*** TASK INPUTS Section Begins ***

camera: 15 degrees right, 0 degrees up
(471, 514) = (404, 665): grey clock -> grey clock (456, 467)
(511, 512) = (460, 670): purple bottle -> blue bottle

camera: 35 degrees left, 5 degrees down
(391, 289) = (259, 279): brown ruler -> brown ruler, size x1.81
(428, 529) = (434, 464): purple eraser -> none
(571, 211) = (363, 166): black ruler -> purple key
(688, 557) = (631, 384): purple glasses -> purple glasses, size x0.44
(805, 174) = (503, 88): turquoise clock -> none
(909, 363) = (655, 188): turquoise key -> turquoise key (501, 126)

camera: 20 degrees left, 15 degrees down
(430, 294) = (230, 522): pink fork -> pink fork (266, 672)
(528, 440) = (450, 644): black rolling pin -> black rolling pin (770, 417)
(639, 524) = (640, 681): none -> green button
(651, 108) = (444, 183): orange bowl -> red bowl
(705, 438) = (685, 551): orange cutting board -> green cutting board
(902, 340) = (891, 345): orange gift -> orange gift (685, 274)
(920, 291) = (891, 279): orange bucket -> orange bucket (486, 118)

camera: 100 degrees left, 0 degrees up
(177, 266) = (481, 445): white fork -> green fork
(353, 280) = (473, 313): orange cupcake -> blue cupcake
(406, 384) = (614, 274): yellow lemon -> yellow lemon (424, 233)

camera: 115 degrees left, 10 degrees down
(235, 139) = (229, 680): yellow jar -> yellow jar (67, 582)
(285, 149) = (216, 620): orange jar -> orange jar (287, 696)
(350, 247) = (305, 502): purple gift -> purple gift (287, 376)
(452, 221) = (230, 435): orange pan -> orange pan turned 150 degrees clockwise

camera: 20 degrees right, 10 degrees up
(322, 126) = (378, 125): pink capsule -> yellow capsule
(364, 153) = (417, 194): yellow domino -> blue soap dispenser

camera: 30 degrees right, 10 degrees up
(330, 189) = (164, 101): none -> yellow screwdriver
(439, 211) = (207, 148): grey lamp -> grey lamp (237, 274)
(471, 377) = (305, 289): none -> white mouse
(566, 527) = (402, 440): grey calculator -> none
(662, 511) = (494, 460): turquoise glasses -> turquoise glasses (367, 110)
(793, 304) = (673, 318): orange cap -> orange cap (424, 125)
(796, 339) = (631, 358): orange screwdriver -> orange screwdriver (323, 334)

*** TASK INPUTS Section Ends ***

§ **EXERCISE INSTRUCTIONS**: Would you copy out each line of the records above where the word "screwdriver" occurs?

§ **WORKED SOLUTION**:
(330, 189) = (164, 101): none -> yellow screwdriver
(796, 339) = (631, 358): orange screwdriver -> orange screwdriver (323, 334)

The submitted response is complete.